Exercise description ->
Every record that follows must be duplicated exactly, with images left out.

Data for analysis ->
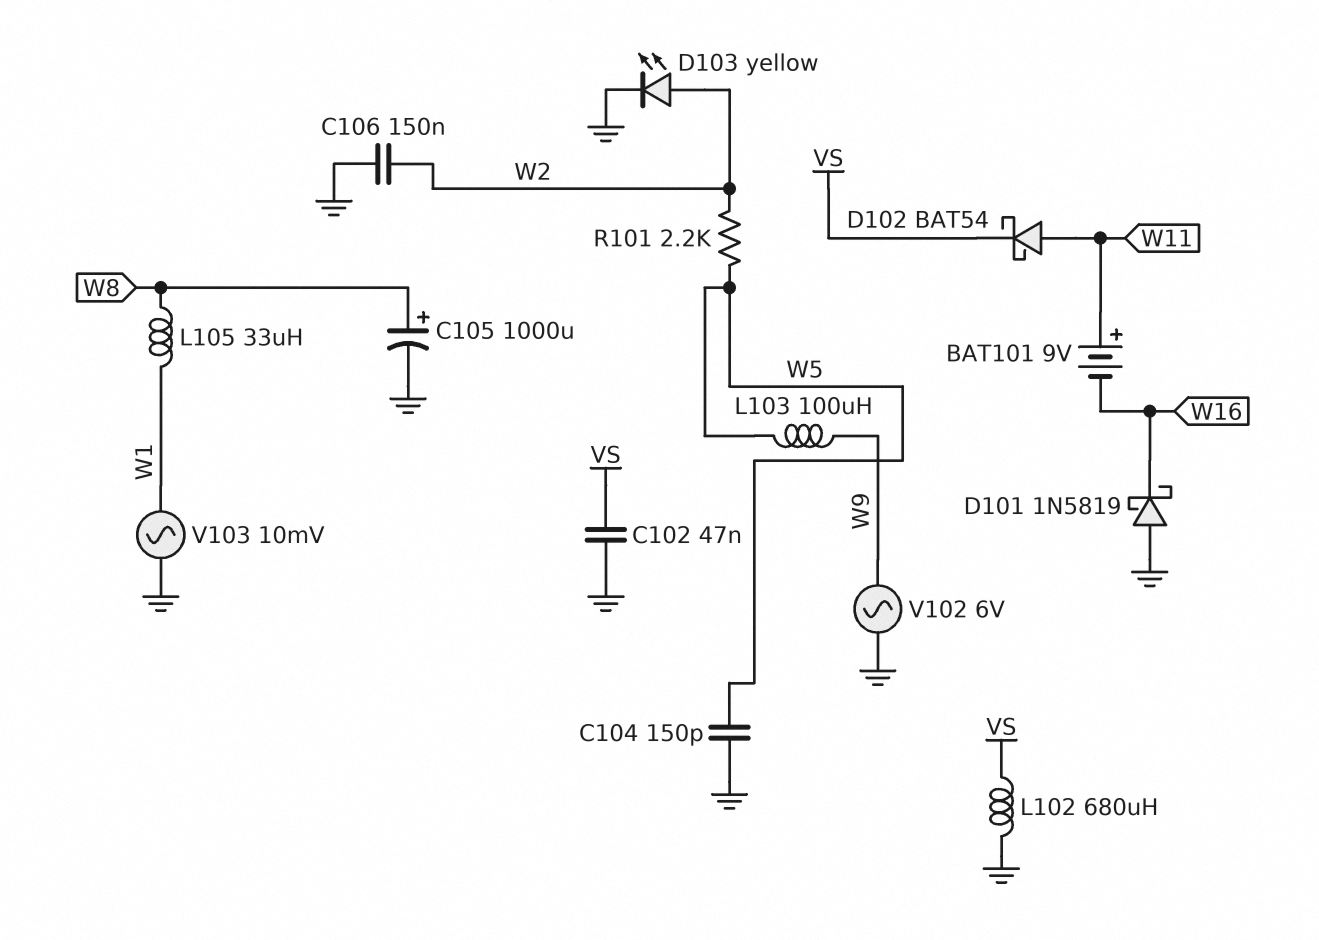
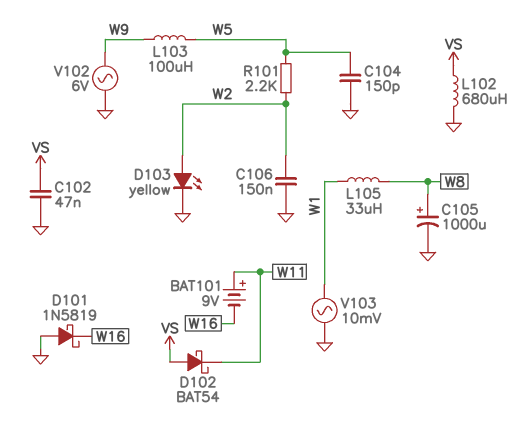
D102: schottky BAT54 (A W11, K VS) -> schottky BAT54 (A VS, K W11)

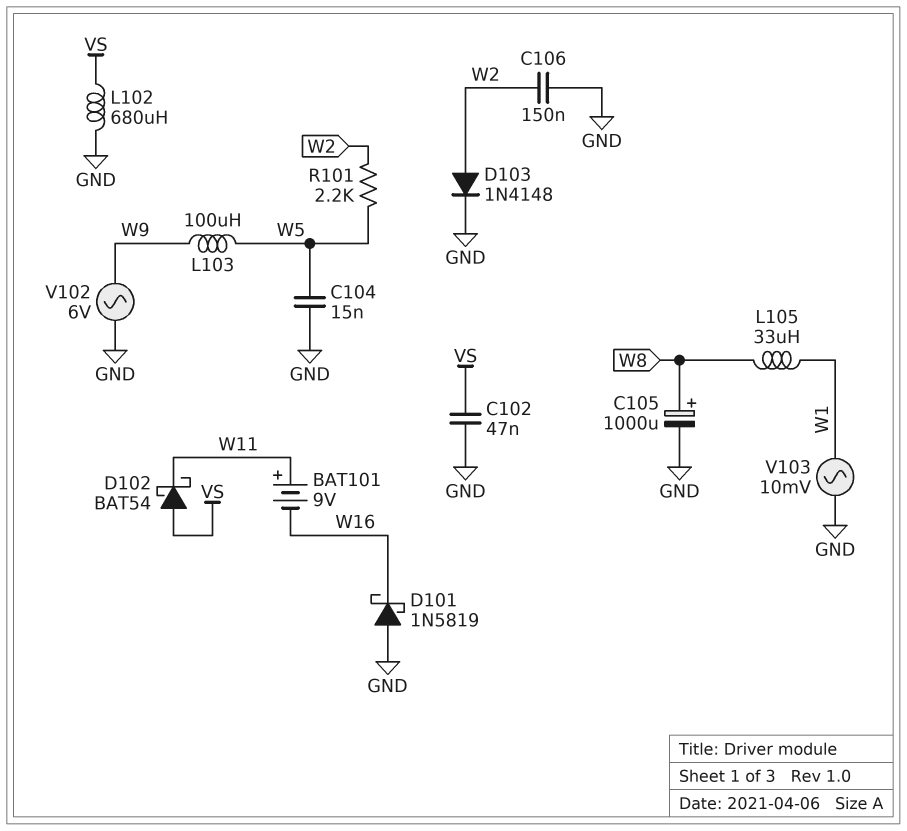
C104: 150pF (GND, W5) -> 15nF (GND, W5)
D103: LED yellow (A W2, K GND) -> diode 1N4148 (A W2, K GND)

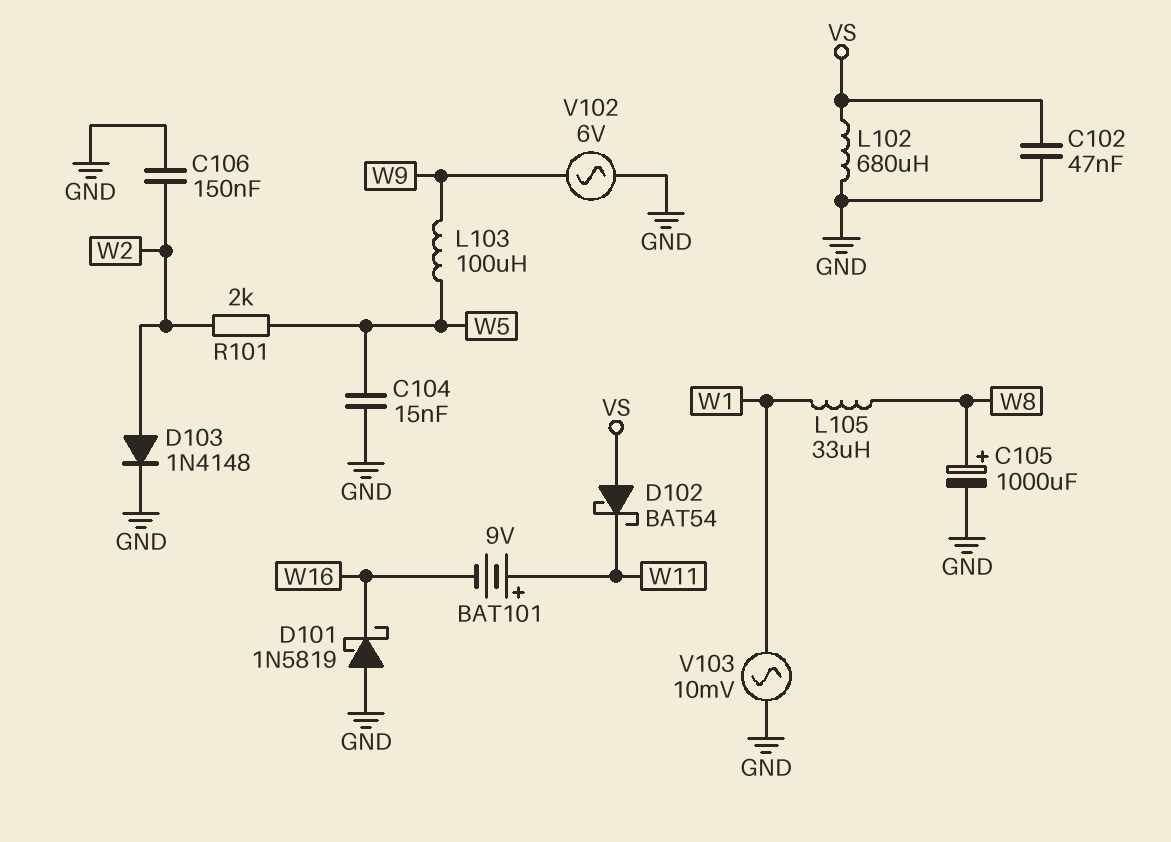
R101: 2.2k (W2, W5) -> 2k (W2, W5)

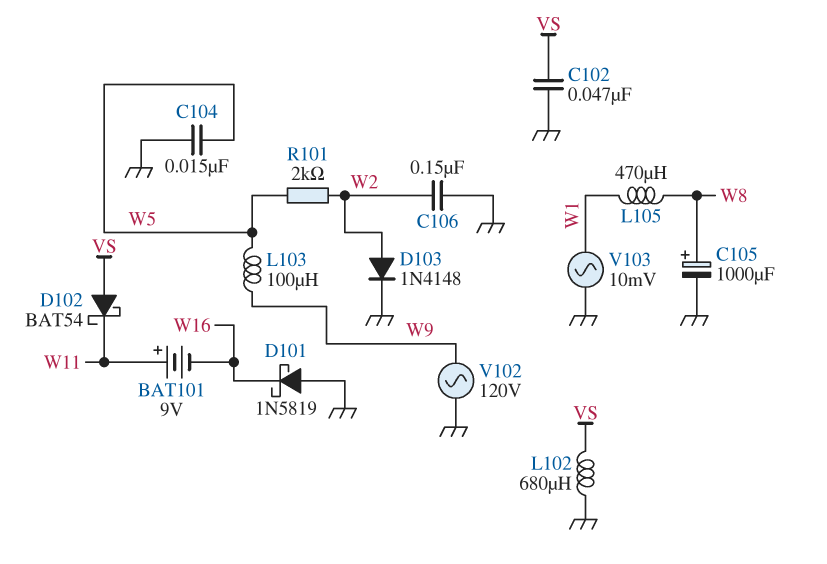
L105: 33uH (W1, W8) -> 470uH (W1, W8)
V102: AC 6V (GND, W9) -> AC 120V (GND, W9)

Task response ->
D102: schottky BAT54 (A W11, K VS) -> schottky BAT54 (A VS, K W11)

C104: 150pF (GND, W5) -> 15nF (GND, W5)
D103: LED yellow (A W2, K GND) -> diode 1N4148 (A W2, K GND)

R101: 2.2k (W2, W5) -> 2k (W2, W5)

L105: 33uH (W1, W8) -> 470uH (W1, W8)
V102: AC 6V (GND, W9) -> AC 120V (GND, W9)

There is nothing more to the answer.